TASK STATEMENT:
Repeat each entry word for word; the images are not part of the copy.

Data records
+++
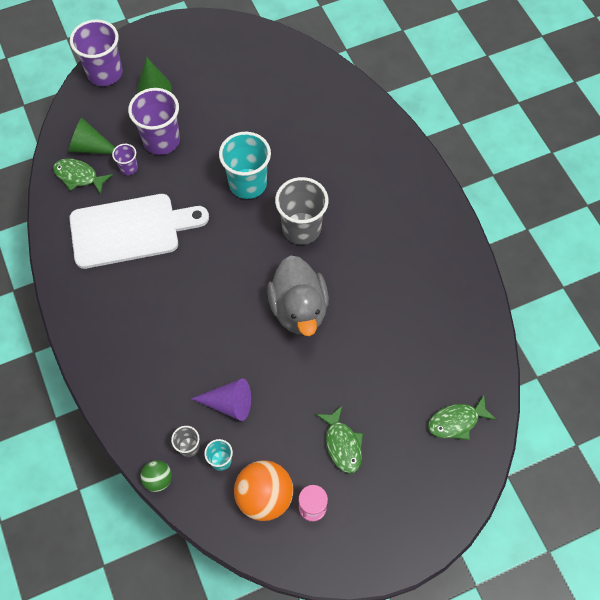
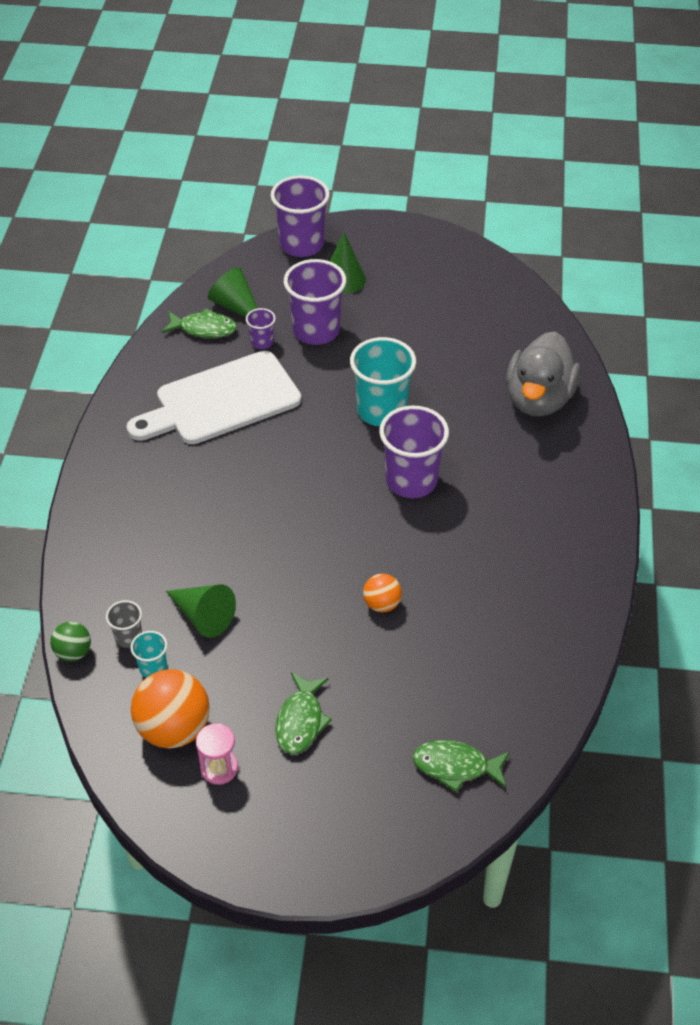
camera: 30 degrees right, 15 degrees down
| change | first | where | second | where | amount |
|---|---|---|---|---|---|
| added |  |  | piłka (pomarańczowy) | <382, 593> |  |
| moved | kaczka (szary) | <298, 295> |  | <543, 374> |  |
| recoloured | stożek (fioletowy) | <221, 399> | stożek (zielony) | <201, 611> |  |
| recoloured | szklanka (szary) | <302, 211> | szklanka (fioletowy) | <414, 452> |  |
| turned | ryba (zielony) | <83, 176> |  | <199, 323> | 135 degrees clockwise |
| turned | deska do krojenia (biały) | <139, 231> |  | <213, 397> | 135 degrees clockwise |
+++
ANSWER BOX:
camera: 30 degrees right, 15 degrees down
| change | first | where | second | where | amount |
|---|---|---|---|---|---|
| added |  |  | piłka (pomarańczowy) | <382, 593> |  |
| moved | kaczka (szary) | <298, 295> |  | <543, 374> |  |
| recoloured | stożek (fioletowy) | <221, 399> | stożek (zielony) | <201, 611> |  |
| recoloured | szklanka (szary) | <302, 211> | szklanka (fioletowy) | <414, 452> |  |
| turned | ryba (zielony) | <83, 176> |  | <199, 323> | 135 degrees clockwise |
| turned | deska do krojenia (biały) | <139, 231> |  | <213, 397> | 135 degrees clockwise |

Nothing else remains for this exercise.